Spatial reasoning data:
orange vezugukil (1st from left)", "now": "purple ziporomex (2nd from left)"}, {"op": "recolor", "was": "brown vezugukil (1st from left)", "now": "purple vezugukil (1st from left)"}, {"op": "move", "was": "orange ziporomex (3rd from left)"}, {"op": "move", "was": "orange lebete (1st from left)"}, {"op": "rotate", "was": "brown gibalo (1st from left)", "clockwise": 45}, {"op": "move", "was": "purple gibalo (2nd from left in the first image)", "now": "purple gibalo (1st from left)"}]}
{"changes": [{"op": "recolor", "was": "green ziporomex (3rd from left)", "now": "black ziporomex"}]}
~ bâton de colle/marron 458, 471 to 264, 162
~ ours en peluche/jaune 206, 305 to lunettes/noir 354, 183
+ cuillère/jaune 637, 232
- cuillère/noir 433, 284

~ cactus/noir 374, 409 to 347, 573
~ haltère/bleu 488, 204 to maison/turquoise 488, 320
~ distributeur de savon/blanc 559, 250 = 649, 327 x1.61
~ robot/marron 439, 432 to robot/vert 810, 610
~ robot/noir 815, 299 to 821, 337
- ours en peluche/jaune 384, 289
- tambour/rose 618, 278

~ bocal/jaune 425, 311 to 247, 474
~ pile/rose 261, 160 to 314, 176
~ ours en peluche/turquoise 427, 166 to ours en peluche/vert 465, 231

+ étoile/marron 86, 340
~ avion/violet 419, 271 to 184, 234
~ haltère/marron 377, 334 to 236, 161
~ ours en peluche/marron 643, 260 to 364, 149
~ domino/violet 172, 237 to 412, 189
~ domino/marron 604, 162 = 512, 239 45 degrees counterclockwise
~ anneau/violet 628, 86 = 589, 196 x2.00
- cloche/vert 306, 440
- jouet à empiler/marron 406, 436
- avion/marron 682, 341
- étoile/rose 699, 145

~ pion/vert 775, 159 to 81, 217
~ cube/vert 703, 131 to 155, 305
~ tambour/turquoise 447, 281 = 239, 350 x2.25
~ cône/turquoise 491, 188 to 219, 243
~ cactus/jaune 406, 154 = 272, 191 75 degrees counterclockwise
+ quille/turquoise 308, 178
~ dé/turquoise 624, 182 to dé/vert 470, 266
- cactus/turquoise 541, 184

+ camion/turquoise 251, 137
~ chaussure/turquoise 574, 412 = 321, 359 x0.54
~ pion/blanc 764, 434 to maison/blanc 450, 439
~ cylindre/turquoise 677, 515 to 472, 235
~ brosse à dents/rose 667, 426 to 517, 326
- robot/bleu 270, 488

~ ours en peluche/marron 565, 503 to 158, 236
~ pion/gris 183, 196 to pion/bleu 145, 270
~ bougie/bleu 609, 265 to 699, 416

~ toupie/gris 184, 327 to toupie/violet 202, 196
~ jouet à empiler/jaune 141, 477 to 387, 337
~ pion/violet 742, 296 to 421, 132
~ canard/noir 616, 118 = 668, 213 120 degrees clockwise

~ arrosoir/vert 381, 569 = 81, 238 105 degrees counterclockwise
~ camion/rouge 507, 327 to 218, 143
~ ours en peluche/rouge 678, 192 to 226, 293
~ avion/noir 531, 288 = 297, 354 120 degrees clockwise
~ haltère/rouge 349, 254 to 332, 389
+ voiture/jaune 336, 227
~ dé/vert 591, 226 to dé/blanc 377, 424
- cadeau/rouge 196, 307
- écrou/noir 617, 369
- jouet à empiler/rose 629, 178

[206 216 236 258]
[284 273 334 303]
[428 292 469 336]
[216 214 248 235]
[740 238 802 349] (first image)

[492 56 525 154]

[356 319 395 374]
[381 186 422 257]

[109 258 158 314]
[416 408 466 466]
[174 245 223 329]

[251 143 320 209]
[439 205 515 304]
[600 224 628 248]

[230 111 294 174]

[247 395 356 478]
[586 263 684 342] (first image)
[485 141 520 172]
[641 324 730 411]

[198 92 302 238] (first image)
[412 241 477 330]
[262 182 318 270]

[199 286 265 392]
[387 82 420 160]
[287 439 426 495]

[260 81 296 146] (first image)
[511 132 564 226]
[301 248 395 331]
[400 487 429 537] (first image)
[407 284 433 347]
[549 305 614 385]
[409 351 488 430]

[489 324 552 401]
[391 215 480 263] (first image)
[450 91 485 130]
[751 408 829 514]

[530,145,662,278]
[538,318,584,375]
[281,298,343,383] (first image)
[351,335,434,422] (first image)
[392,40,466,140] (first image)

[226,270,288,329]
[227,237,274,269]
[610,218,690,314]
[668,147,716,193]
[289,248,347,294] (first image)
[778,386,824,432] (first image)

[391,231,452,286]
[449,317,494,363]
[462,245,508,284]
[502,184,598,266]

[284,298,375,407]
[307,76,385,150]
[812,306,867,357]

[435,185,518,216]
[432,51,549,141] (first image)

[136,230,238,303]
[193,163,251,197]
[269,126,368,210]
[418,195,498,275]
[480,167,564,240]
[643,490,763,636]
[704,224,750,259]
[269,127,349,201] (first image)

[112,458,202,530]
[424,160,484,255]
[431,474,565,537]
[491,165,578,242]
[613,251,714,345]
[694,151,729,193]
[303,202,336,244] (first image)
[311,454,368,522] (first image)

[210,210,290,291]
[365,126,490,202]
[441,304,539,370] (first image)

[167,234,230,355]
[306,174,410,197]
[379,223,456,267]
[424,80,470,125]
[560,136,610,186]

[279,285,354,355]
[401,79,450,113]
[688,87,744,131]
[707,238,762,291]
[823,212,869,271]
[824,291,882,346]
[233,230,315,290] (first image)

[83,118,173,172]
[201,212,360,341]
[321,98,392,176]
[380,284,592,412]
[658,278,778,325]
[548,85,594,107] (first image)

WORK INSTRUCTIONS:
The required output is the complete set of records, reproduced exactly.

COMPLETED TASK:
orange vezugukil (1st from left)", "now": "purple ziporomex (2nd from left)"}, {"op": "recolor", "was": "brown vezugukil (1st from left)", "now": "purple vezugukil (1st from left)"}, {"op": "move", "was": "orange ziporomex (3rd from left)"}, {"op": "move", "was": "orange lebete (1st from left)"}, {"op": "rotate", "was": "brown gibalo (1st from left)", "clockwise": 45}, {"op": "move", "was": "purple gibalo (2nd from left in the first image)", "now": "purple gibalo (1st from left)"}]}
{"changes": [{"op": "recolor", "was": "green ziporomex (3rd from left)", "now": "black ziporomex"}]}
~ bâton de colle/marron 458, 471 to 264, 162
~ ours en peluche/jaune 206, 305 to lunettes/noir 354, 183
+ cuillère/jaune 637, 232
- cuillère/noir 433, 284

~ cactus/noir 374, 409 to 347, 573
~ haltère/bleu 488, 204 to maison/turquoise 488, 320
~ distributeur de savon/blanc 559, 250 = 649, 327 x1.61
~ robot/marron 439, 432 to robot/vert 810, 610
~ robot/noir 815, 299 to 821, 337
- ours en peluche/jaune 384, 289
- tambour/rose 618, 278

~ bocal/jaune 425, 311 to 247, 474
~ pile/rose 261, 160 to 314, 176
~ ours en peluche/turquoise 427, 166 to ours en peluche/vert 465, 231

+ étoile/marron 86, 340
~ avion/violet 419, 271 to 184, 234
~ haltère/marron 377, 334 to 236, 161
~ ours en peluche/marron 643, 260 to 364, 149
~ domino/violet 172, 237 to 412, 189
~ domino/marron 604, 162 = 512, 239 45 degrees counterclockwise
~ anneau/violet 628, 86 = 589, 196 x2.00
- cloche/vert 306, 440
- jouet à empiler/marron 406, 436
- avion/marron 682, 341
- étoile/rose 699, 145

~ pion/vert 775, 159 to 81, 217
~ cube/vert 703, 131 to 155, 305
~ tambour/turquoise 447, 281 = 239, 350 x2.25
~ cône/turquoise 491, 188 to 219, 243
~ cactus/jaune 406, 154 = 272, 191 75 degrees counterclockwise
+ quille/turquoise 308, 178
~ dé/turquoise 624, 182 to dé/vert 470, 266
- cactus/turquoise 541, 184

+ camion/turquoise 251, 137
~ chaussure/turquoise 574, 412 = 321, 359 x0.54
~ pion/blanc 764, 434 to maison/blanc 450, 439
~ cylindre/turquoise 677, 515 to 472, 235
~ brosse à dents/rose 667, 426 to 517, 326
- robot/bleu 270, 488

~ ours en peluche/marron 565, 503 to 158, 236
~ pion/gris 183, 196 to pion/bleu 145, 270
~ bougie/bleu 609, 265 to 699, 416

~ toupie/gris 184, 327 to toupie/violet 202, 196
~ jouet à empiler/jaune 141, 477 to 387, 337
~ pion/violet 742, 296 to 421, 132
~ canard/noir 616, 118 = 668, 213 120 degrees clockwise

~ arrosoir/vert 381, 569 = 81, 238 105 degrees counterclockwise
~ camion/rouge 507, 327 to 218, 143
~ ours en peluche/rouge 678, 192 to 226, 293
~ avion/noir 531, 288 = 297, 354 120 degrees clockwise
~ haltère/rouge 349, 254 to 332, 389
+ voiture/jaune 336, 227
~ dé/vert 591, 226 to dé/blanc 377, 424
- cadeau/rouge 196, 307
- écrou/noir 617, 369
- jouet à empiler/rose 629, 178

[206 216 236 258]
[284 273 334 303]
[428 292 469 336]
[216 214 248 235]
[740 238 802 349] (first image)

[492 56 525 154]

[356 319 395 374]
[381 186 422 257]

[109 258 158 314]
[416 408 466 466]
[174 245 223 329]

[251 143 320 209]
[439 205 515 304]
[600 224 628 248]

[230 111 294 174]

[247 395 356 478]
[586 263 684 342] (first image)
[485 141 520 172]
[641 324 730 411]

[198 92 302 238] (first image)
[412 241 477 330]
[262 182 318 270]

[199 286 265 392]
[387 82 420 160]
[287 439 426 495]

[260 81 296 146] (first image)
[511 132 564 226]
[301 248 395 331]
[400 487 429 537] (first image)
[407 284 433 347]
[549 305 614 385]
[409 351 488 430]

[489 324 552 401]
[391 215 480 263] (first image)
[450 91 485 130]
[751 408 829 514]

[530,145,662,278]
[538,318,584,375]
[281,298,343,383] (first image)
[351,335,434,422] (first image)
[392,40,466,140] (first image)

[226,270,288,329]
[227,237,274,269]
[610,218,690,314]
[668,147,716,193]
[289,248,347,294] (first image)
[778,386,824,432] (first image)

[391,231,452,286]
[449,317,494,363]
[462,245,508,284]
[502,184,598,266]

[284,298,375,407]
[307,76,385,150]
[812,306,867,357]

[435,185,518,216]
[432,51,549,141] (first image)

[136,230,238,303]
[193,163,251,197]
[269,126,368,210]
[418,195,498,275]
[480,167,564,240]
[643,490,763,636]
[704,224,750,259]
[269,127,349,201] (first image)

[112,458,202,530]
[424,160,484,255]
[431,474,565,537]
[491,165,578,242]
[613,251,714,345]
[694,151,729,193]
[303,202,336,244] (first image)
[311,454,368,522] (first image)

[210,210,290,291]
[365,126,490,202]
[441,304,539,370] (first image)

[167,234,230,355]
[306,174,410,197]
[379,223,456,267]
[424,80,470,125]
[560,136,610,186]

[279,285,354,355]
[401,79,450,113]
[688,87,744,131]
[707,238,762,291]
[823,212,869,271]
[824,291,882,346]
[233,230,315,290] (first image)

[83,118,173,172]
[201,212,360,341]
[321,98,392,176]
[380,284,592,412]
[658,278,778,325]
[548,85,594,107] (first image)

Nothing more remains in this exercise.